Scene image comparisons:
__________________________________________________
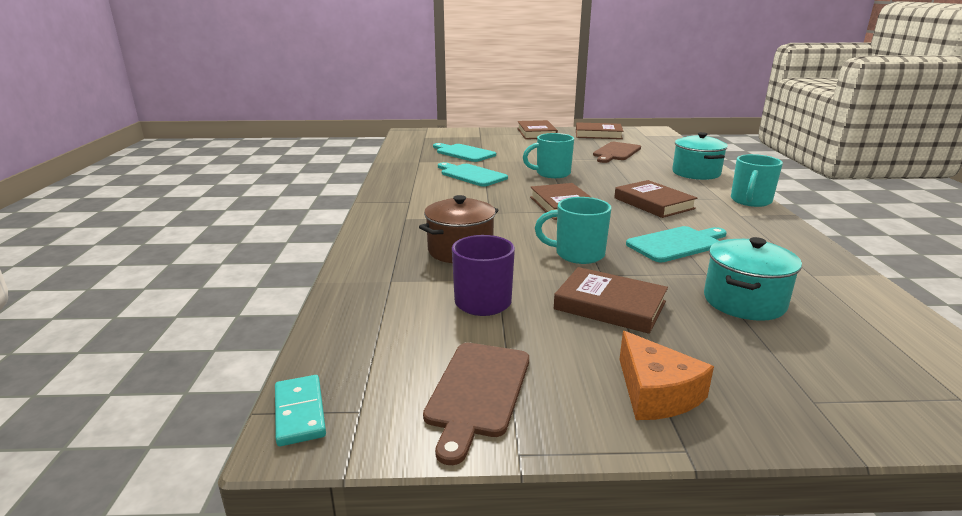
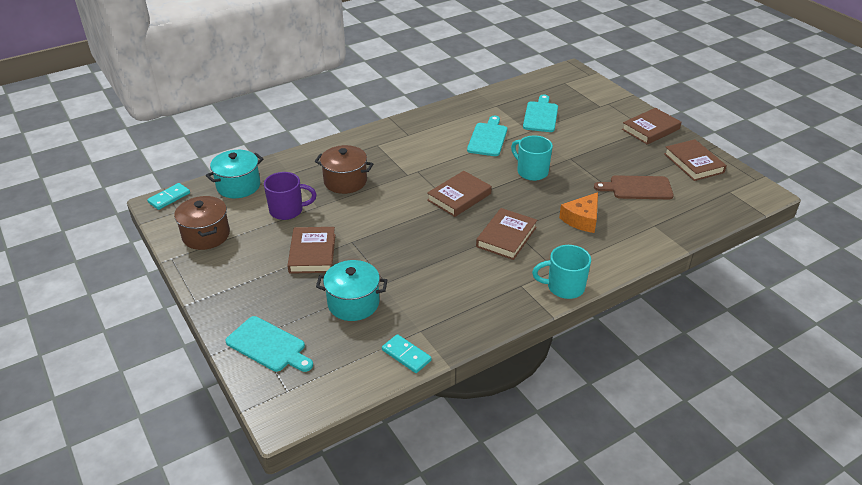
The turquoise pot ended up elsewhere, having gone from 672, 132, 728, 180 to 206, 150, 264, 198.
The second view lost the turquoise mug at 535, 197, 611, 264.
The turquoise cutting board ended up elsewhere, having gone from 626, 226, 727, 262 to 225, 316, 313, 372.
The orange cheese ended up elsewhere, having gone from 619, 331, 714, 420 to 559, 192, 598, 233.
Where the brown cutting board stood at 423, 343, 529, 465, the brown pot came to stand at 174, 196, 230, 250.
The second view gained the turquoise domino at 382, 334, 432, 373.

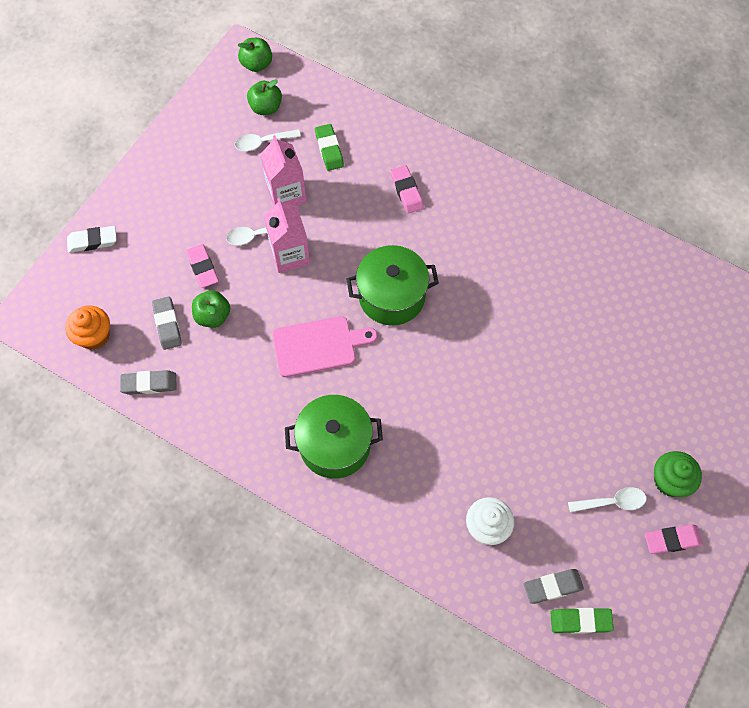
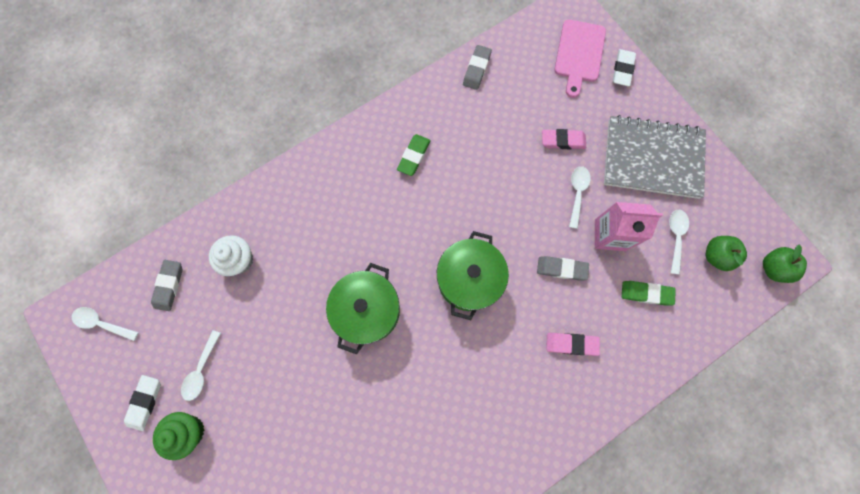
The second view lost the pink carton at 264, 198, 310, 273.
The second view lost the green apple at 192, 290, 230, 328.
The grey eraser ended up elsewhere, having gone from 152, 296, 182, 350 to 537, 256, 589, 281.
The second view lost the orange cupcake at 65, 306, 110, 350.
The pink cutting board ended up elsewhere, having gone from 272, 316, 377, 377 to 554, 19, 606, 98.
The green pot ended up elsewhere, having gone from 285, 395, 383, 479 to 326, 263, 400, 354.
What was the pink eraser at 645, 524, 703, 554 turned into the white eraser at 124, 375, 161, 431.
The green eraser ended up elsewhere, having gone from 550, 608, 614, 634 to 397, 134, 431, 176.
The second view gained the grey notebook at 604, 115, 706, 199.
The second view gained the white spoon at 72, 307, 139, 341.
__________________________________________________
- _WHAT THE EXERCISE ASKS_:
Repeat only the lines running from the line that contains "The second view gained the grey" through the last line above, inclusive.

- _RESPONSE AREA_:
The second view gained the grey notebook at 604, 115, 706, 199.
The second view gained the white spoon at 72, 307, 139, 341.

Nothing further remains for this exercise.